----- DATA FOR THE TASK -----
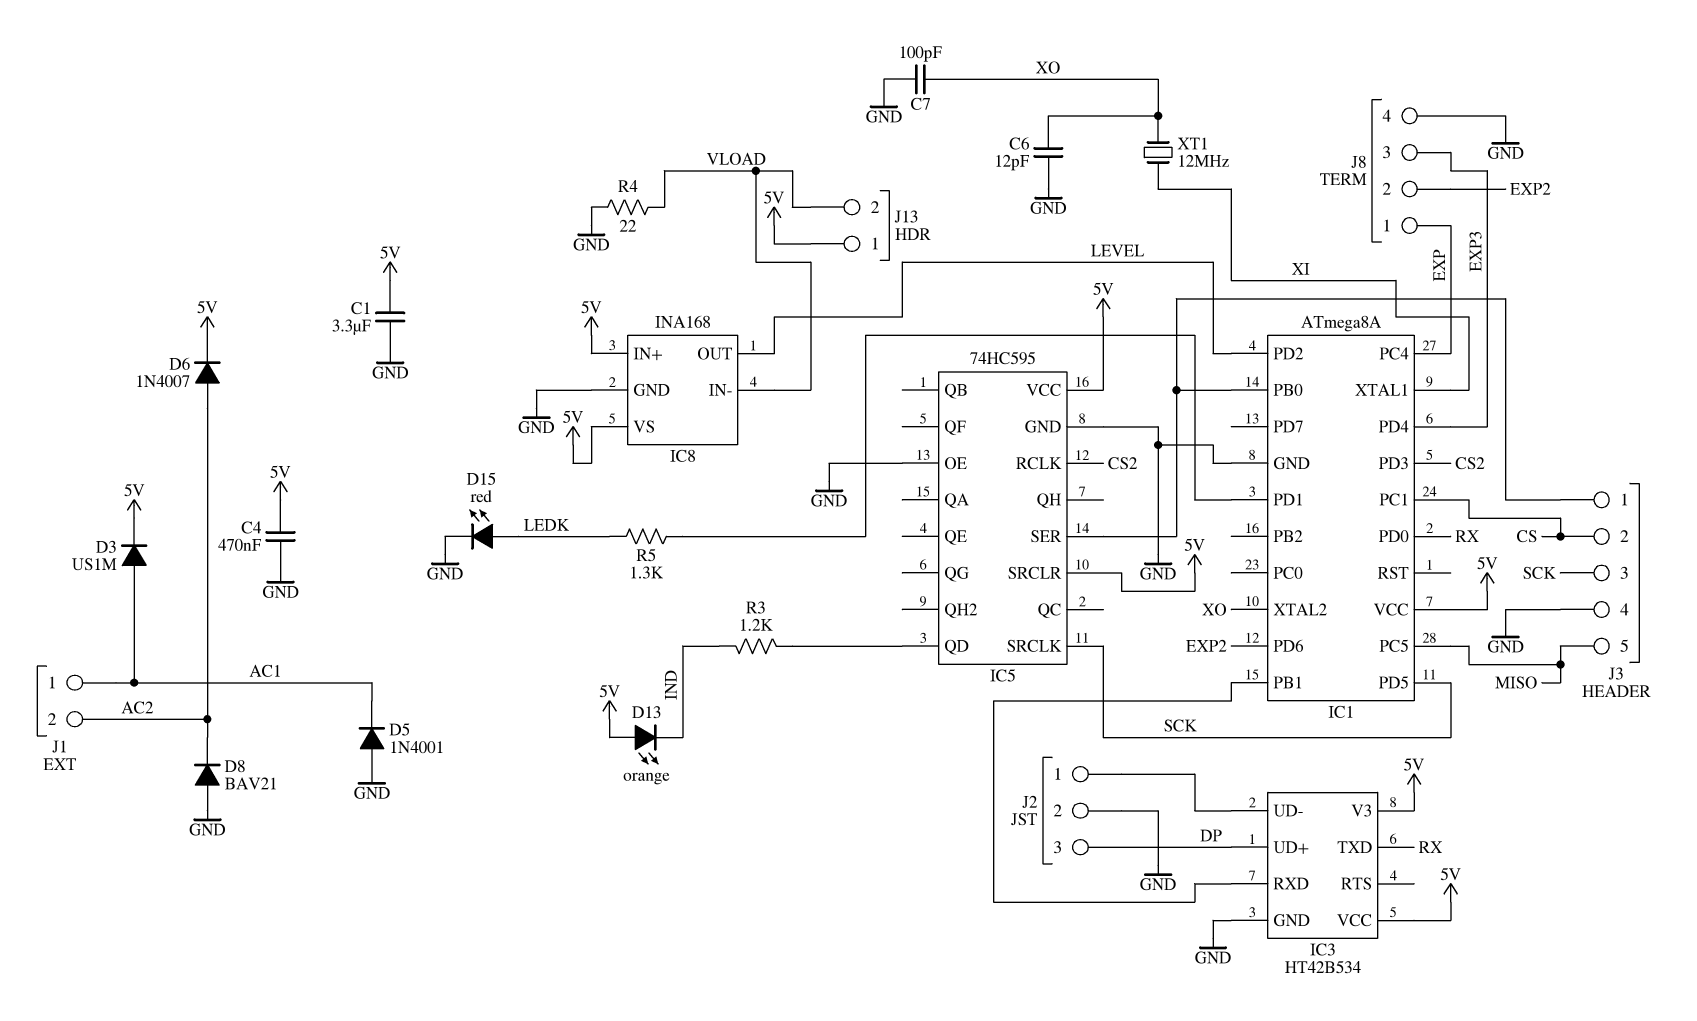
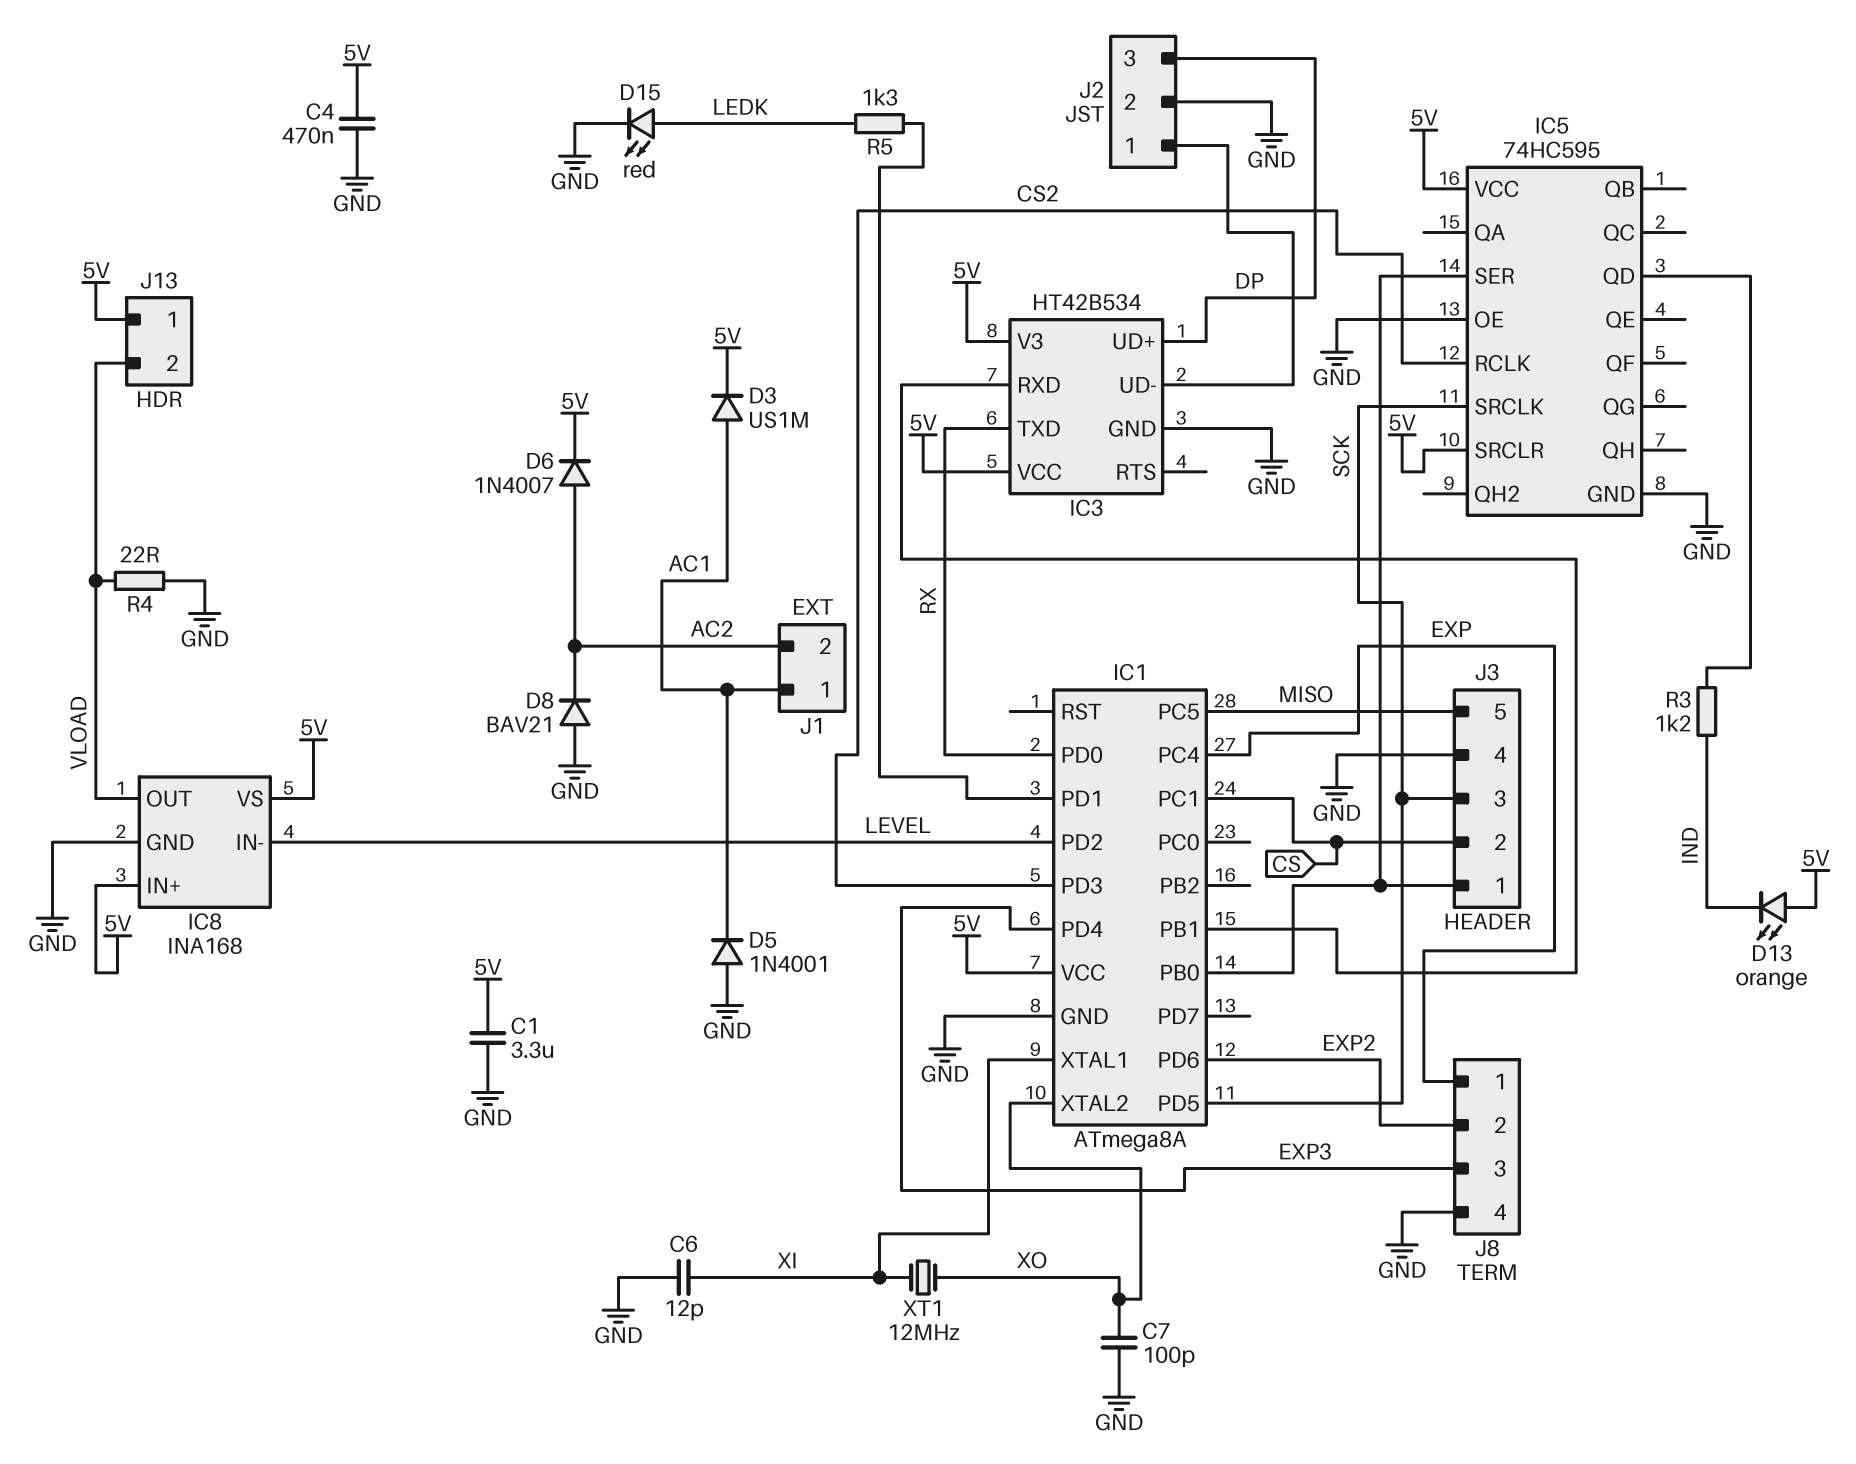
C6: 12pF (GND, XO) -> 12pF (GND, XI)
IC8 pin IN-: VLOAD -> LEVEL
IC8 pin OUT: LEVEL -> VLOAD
-----
----- DATA FOR THE TASK -----
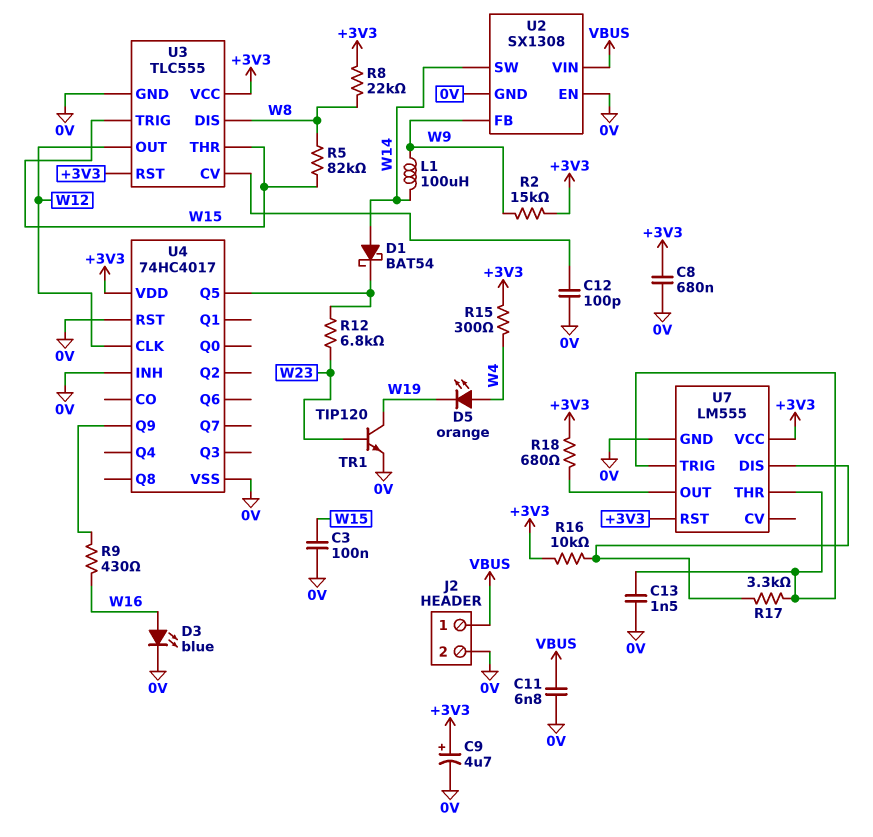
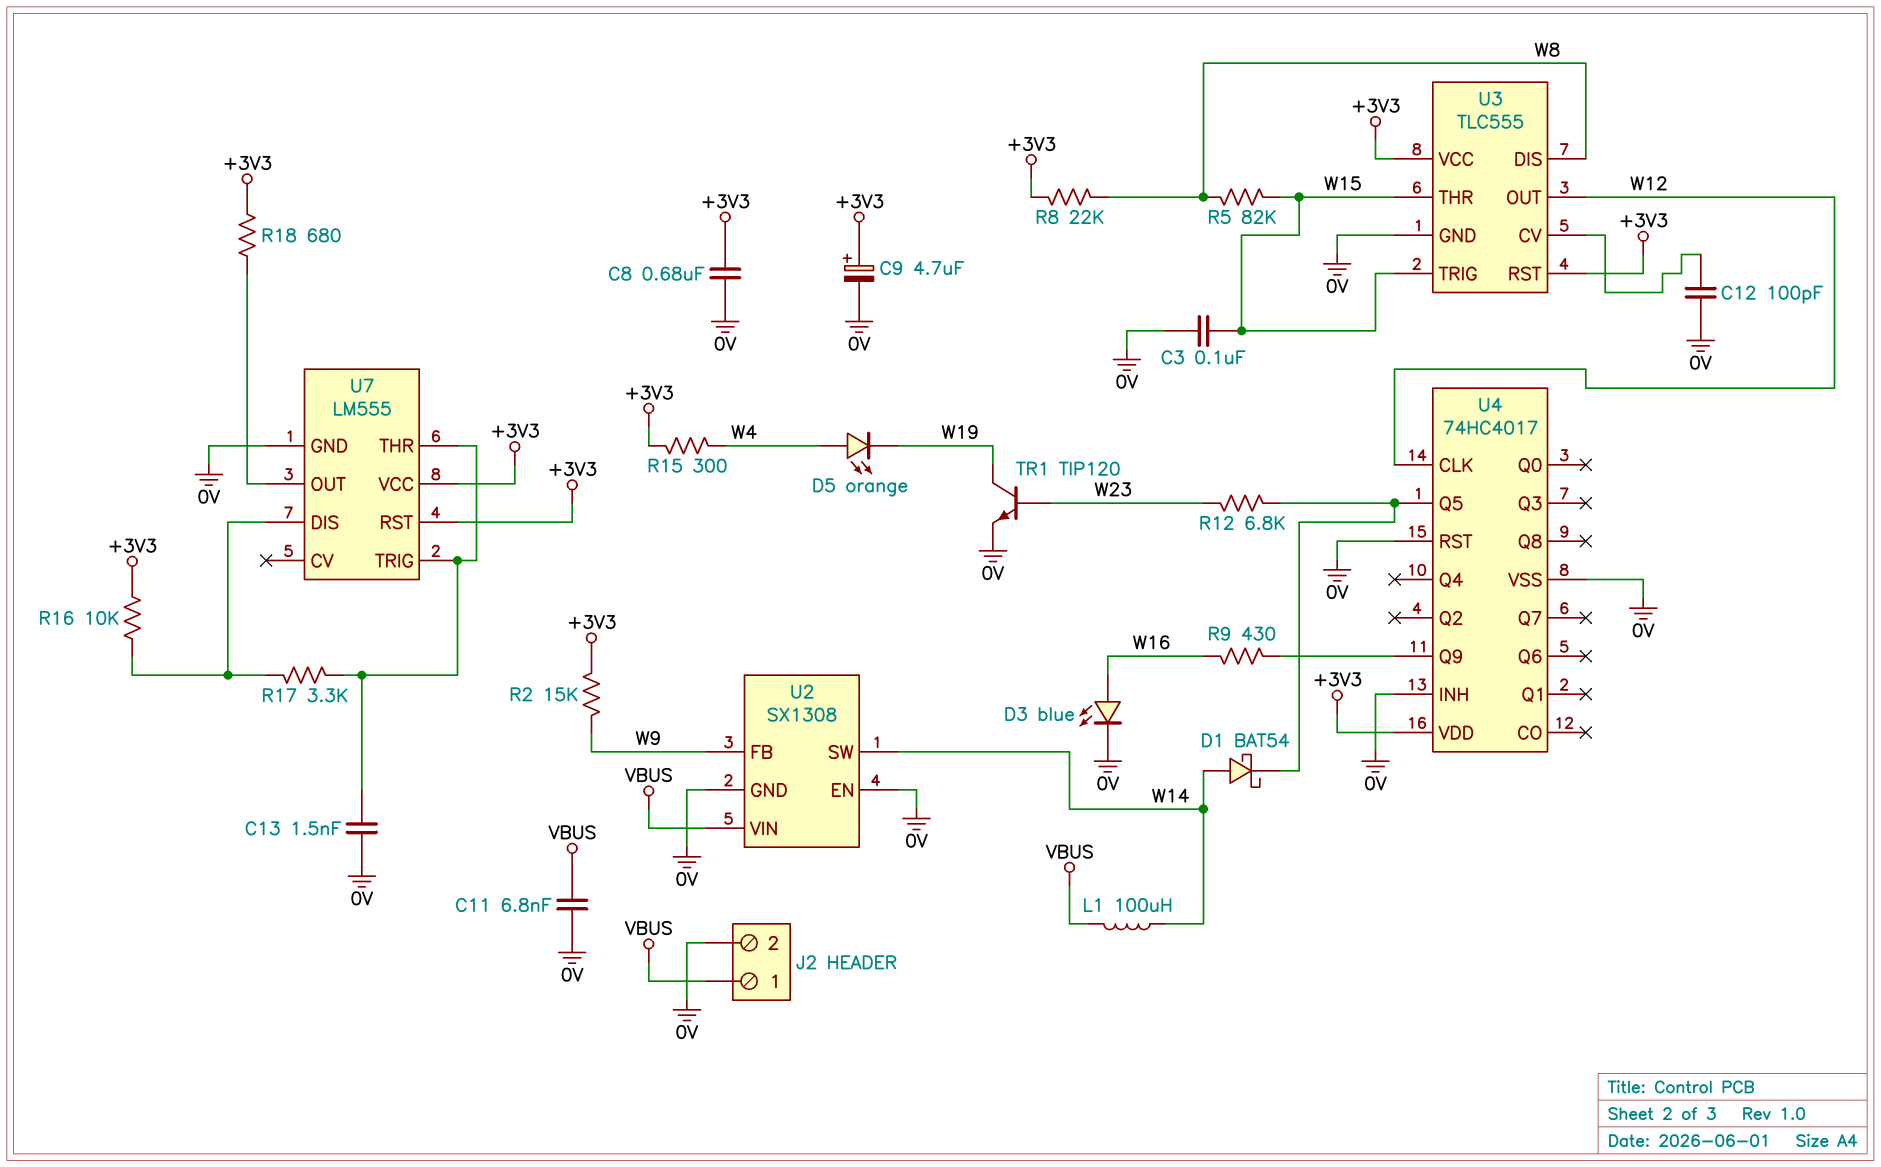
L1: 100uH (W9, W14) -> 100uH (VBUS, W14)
-----
----- DATA FOR THE TASK -----
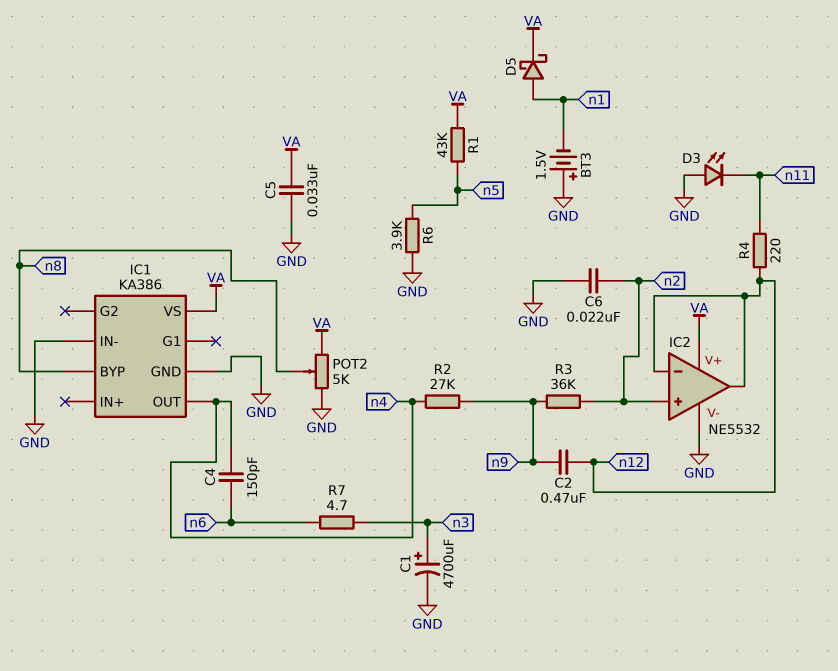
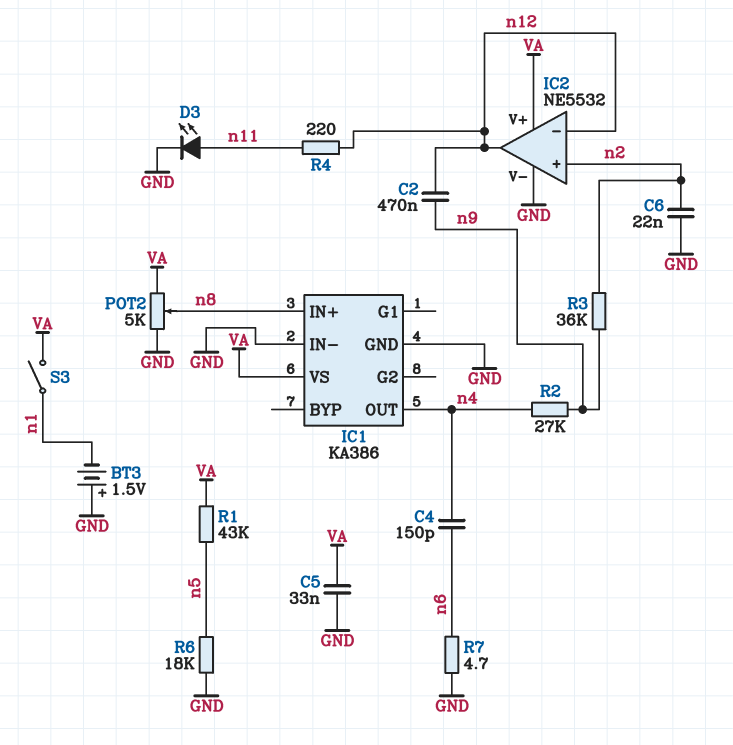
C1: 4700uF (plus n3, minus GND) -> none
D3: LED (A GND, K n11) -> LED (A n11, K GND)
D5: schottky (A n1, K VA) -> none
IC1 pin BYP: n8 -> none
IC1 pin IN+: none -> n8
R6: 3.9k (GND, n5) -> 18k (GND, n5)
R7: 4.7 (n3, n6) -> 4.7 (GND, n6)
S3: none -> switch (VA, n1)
-----
Scan the data above and report each line in which "VLOAD" is present.

## REPLY TO THE TASK
IC8 pin IN-: VLOAD -> LEVEL
IC8 pin OUT: LEVEL -> VLOAD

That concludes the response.